Each line of data below is to be returned exactly, leaving out any picture.

═════ Dataset records ═════

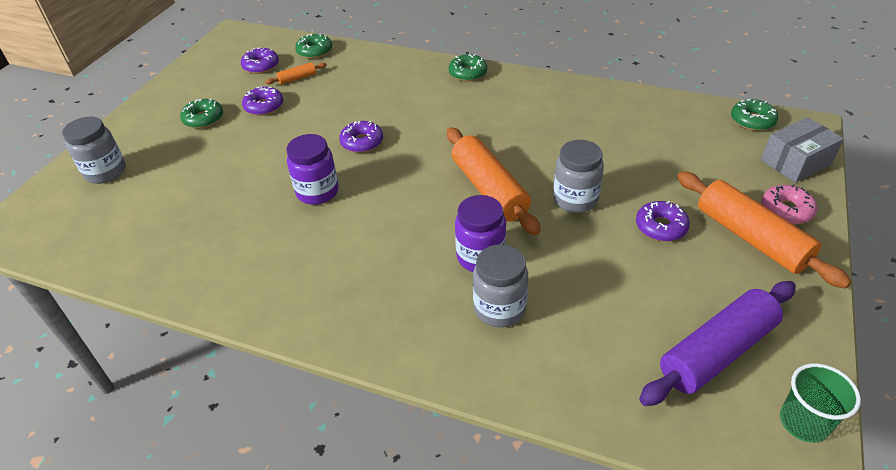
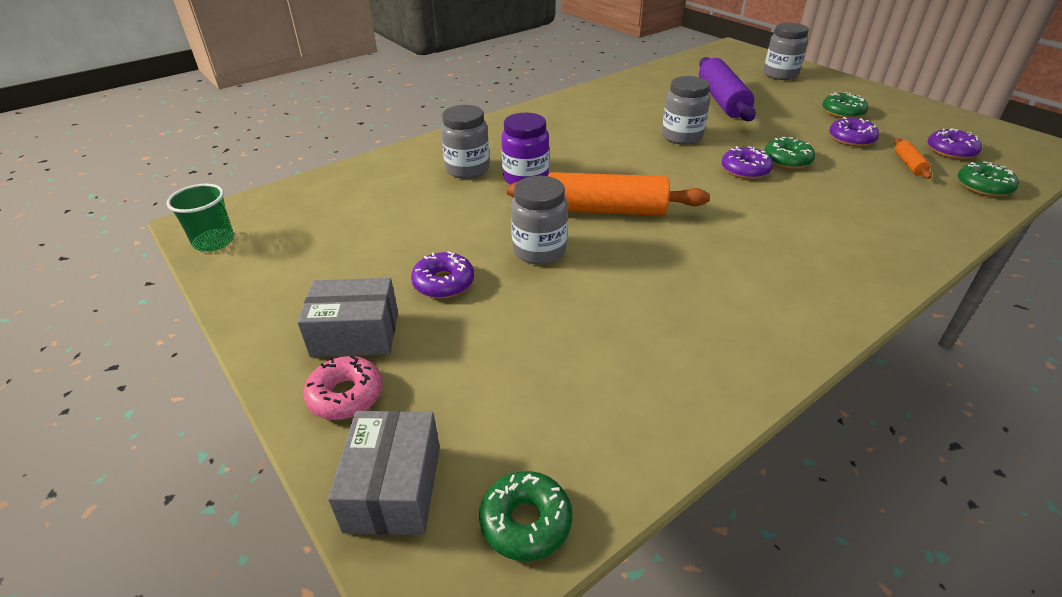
camera: 120 degrees right, 5 degrees down
purple jar [286,134,339,205] -> grey jar [662,76,710,145]
green donut [449,53,487,81] -> green donut moved to [764,137,815,169]
purple rolling pin [639,281,796,406] -> purple rolling pin moved to [699,57,756,121]
orange rolling pin [677,171,851,289] -> grey box [297,278,398,357]

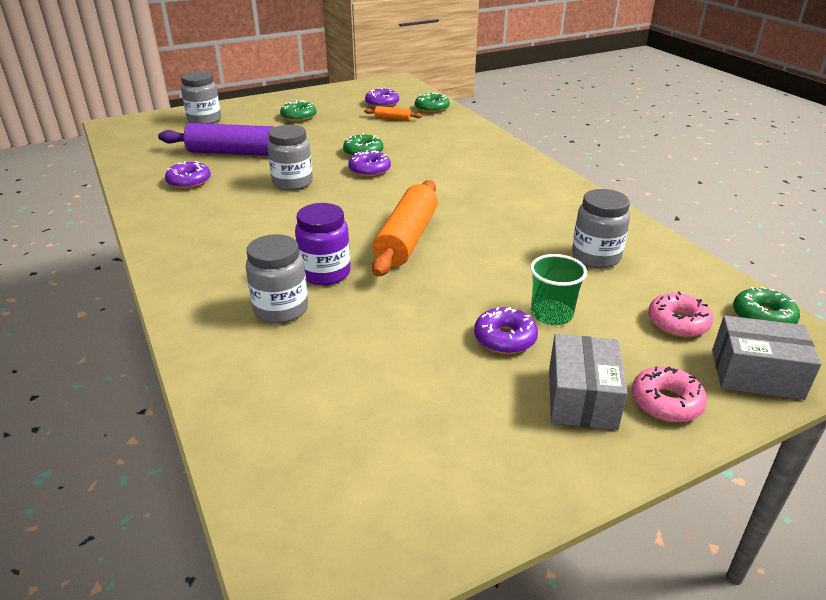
camera: 80 degrees left, 5 degrees down
green cup [166,184,234,251] -> green cup moved to [530,254,587,325]
grey jar [511,176,568,265] -> grey jar moved to [572,189,630,268]
purple donut [829,117,879,147] -> purple donut moved to [165,161,211,189]
none -> pink donut [648,291,713,337]

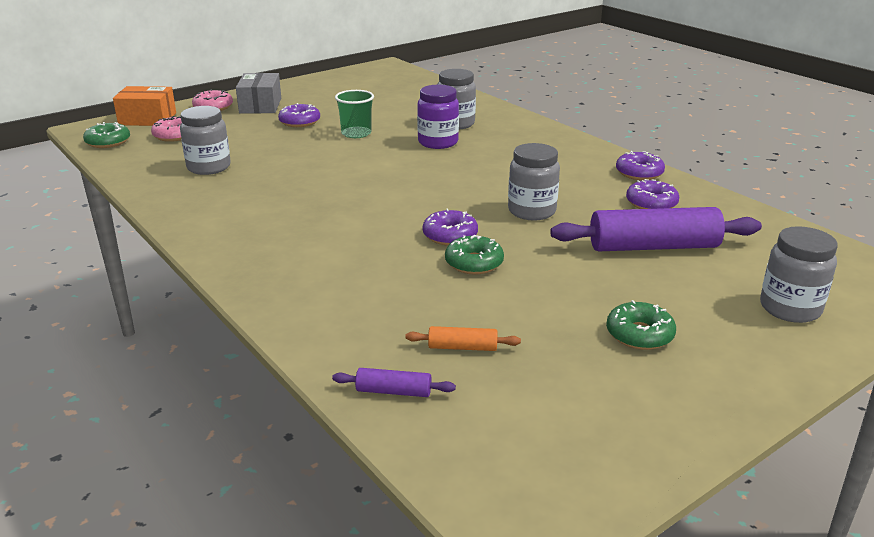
camera: 170 degrees right, 5 degrees down
purple donut [365,88,399,107] -> purple donut moved to [616,151,665,180]
orange rolling pin [372,180,438,277] -> none
green donut [415,92,450,113] -> purple rolling pin [332,368,456,397]
green cup [530,254,587,325] -> green cup moved to [335,90,374,138]
grey box [712,316,821,400] -> orange box [113,86,176,126]

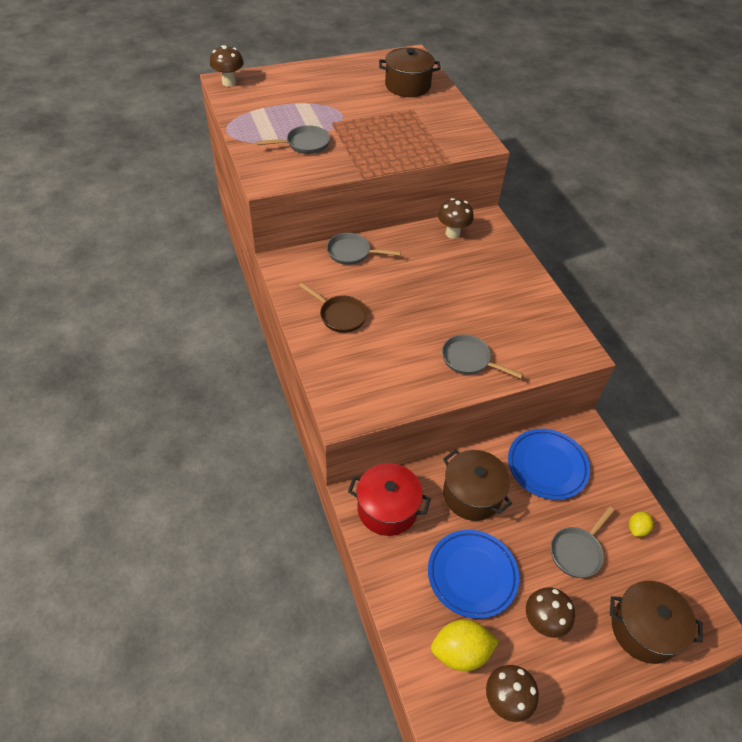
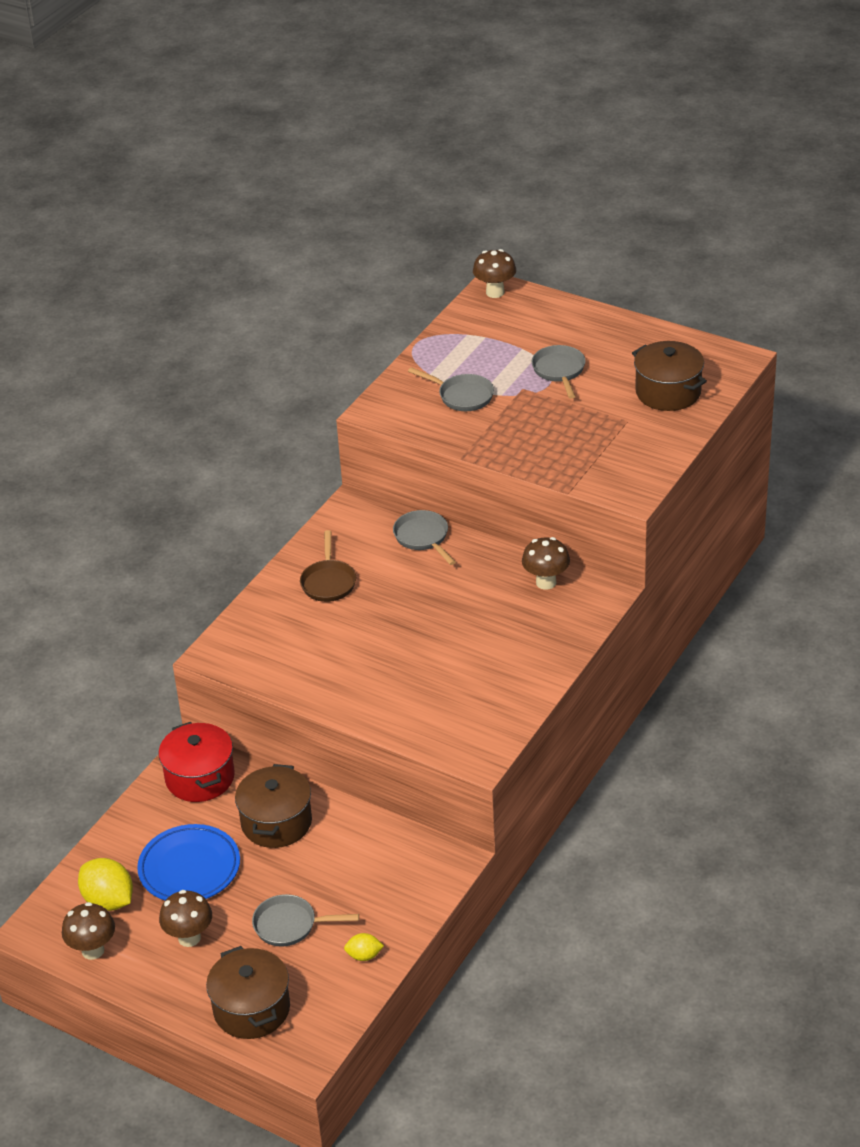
camera: 55 degrees right, 10 degrees down
grey pan [442,334,523,379] -> grey pan moved to [531,345,586,399]
blue plate [508,429,590,500] -> none

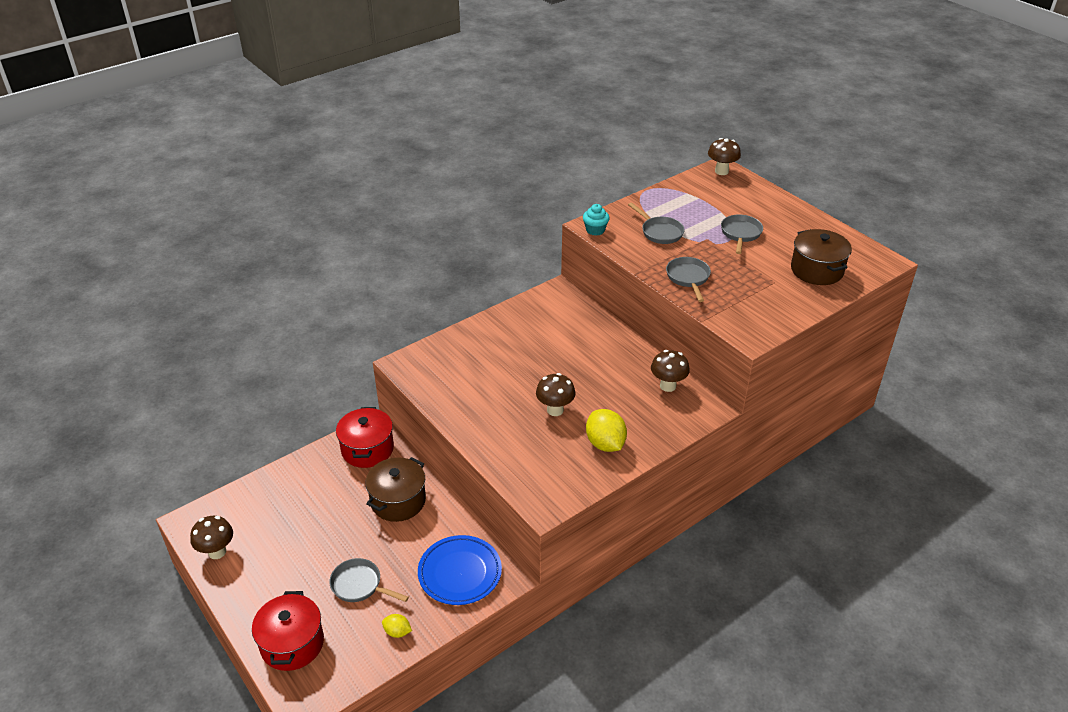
camera: 20 degrees right, 0 degrees up
yellow lemon [78,858,133,911] -> yellow lemon moved to [586,409,627,452]
blue plate [137,824,240,900] -> blue plate moved to [418,535,502,605]
brown mushroom [159,890,212,947] -> brown mushroom moved to [536,373,576,416]
brown pot [206,946,290,1039] -> red pot [252,591,324,671]
brown pan [300,530,356,602] -> none
grey pan [393,510,456,565] -> grey pan moved to [666,257,711,302]
none -> turquoise cupcake [583,204,610,236]

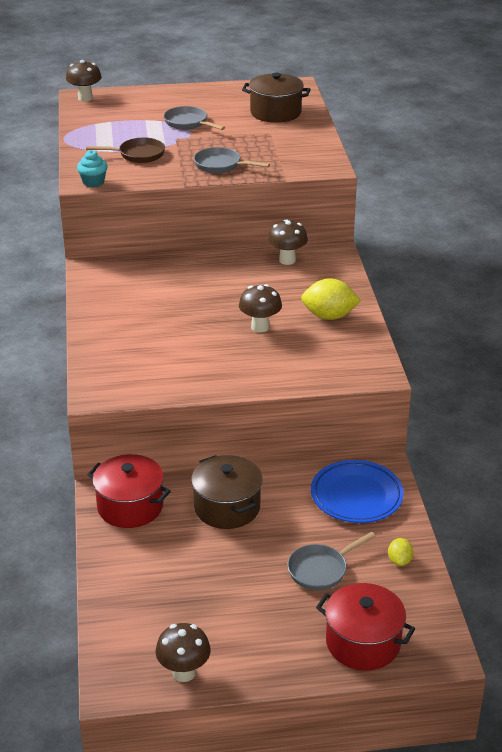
camera: 60 degrees left, 5 degrees down
yellow lemon [382,614,412,638] -> yellow lemon turned 45 degrees counterclockwise [388,538,414,566]
grey pan [628,202,685,244] -> brown pan [86,137,165,163]

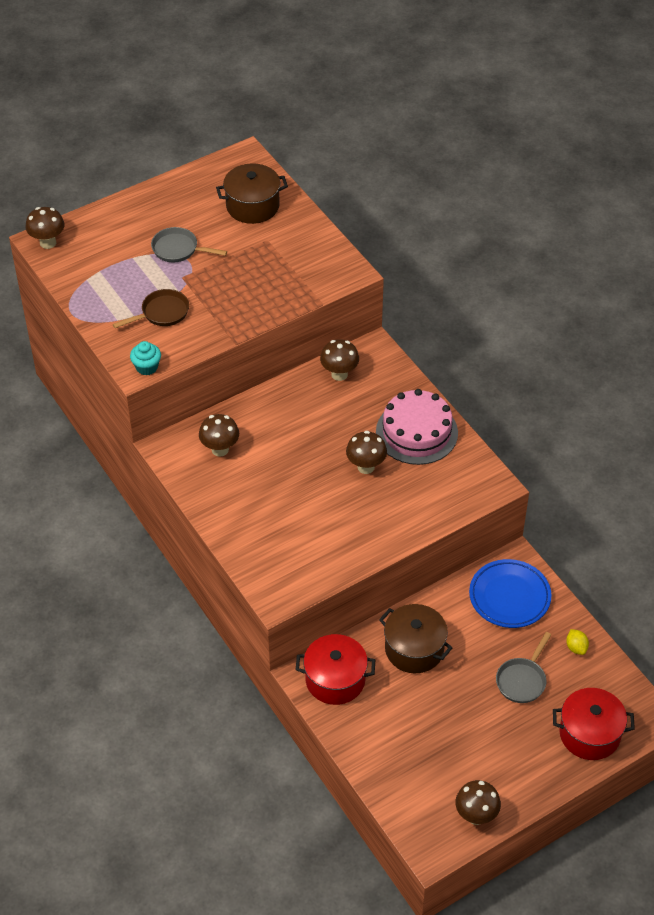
camera: 25 degrees left, 15 degrees up
grey pan [194,147,270,173] -> none
yellow lemon [301,278,361,320] -> pink cake [376,389,458,465]
none -> brown mushroom [199,414,239,457]

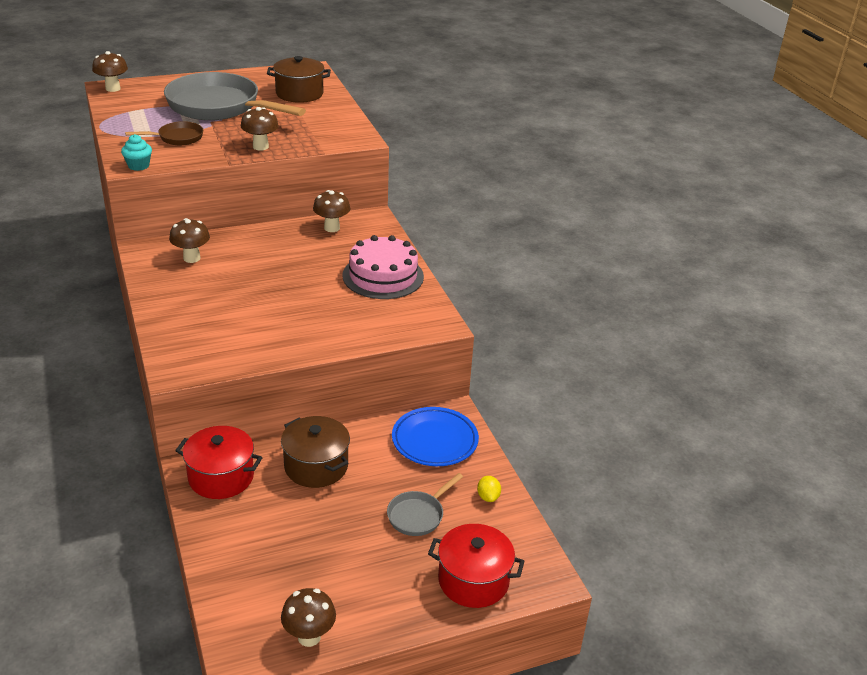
camera: 10 degrees right, 15 degrees down
grey pan [151,227,227,262] -> grey pan [164,72,306,120], size x2.23
brown mushroom [346,431,387,474] -> brown mushroom moved to [241,107,279,150]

═════

Response to this task:
camera: 120 degrees right, 5 degrees down
purple jar [286,134,339,205] -> grey jar [662,76,710,145]
green donut [449,53,487,81] -> green donut moved to [764,137,815,169]
purple rolling pin [639,281,796,406] -> purple rolling pin moved to [699,57,756,121]
orange rolling pin [677,171,851,289] -> grey box [297,278,398,357]

camera: 80 degrees left, 5 degrees down
green cup [166,184,234,251] -> green cup moved to [530,254,587,325]
grey jar [511,176,568,265] -> grey jar moved to [572,189,630,268]
purple donut [829,117,879,147] -> purple donut moved to [165,161,211,189]
none -> pink donut [648,291,713,337]

camera: 170 degrees right, 5 degrees down
purple donut [365,88,399,107] -> purple donut moved to [616,151,665,180]
orange rolling pin [372,180,438,277] -> none
green donut [415,92,450,113] -> purple rolling pin [332,368,456,397]
green cup [530,254,587,325] -> green cup moved to [335,90,374,138]
grey box [712,316,821,400] -> orange box [113,86,176,126]

camera: 55 degrees right, 10 degrees down
grey pan [442,334,523,379] -> grey pan moved to [531,345,586,399]
blue plate [508,429,590,500] -> none

camera: 20 degrees right, 0 degrees up
yellow lemon [78,858,133,911] -> yellow lemon moved to [586,409,627,452]
blue plate [137,824,240,900] -> blue plate moved to [418,535,502,605]
brown mushroom [159,890,212,947] -> brown mushroom moved to [536,373,576,416]
brown pot [206,946,290,1039] -> red pot [252,591,324,671]
brown pan [300,530,356,602] -> none
grey pan [393,510,456,565] -> grey pan moved to [666,257,711,302]
none -> turquoise cupcake [583,204,610,236]

camera: 60 degrees left, 5 degrees down
yellow lemon [382,614,412,638] -> yellow lemon turned 45 degrees counterclockwise [388,538,414,566]
grey pan [628,202,685,244] -> brown pan [86,137,165,163]

camera: 25 degrees left, 15 degrees up
grey pan [194,147,270,173] -> none
yellow lemon [301,278,361,320] -> pink cake [376,389,458,465]
none -> brown mushroom [199,414,239,457]

camera: 10 degrees right, 15 degrees down
grey pan [151,227,227,262] -> grey pan [164,72,306,120], size x2.23
brown mushroom [346,431,387,474] -> brown mushroom moved to [241,107,279,150]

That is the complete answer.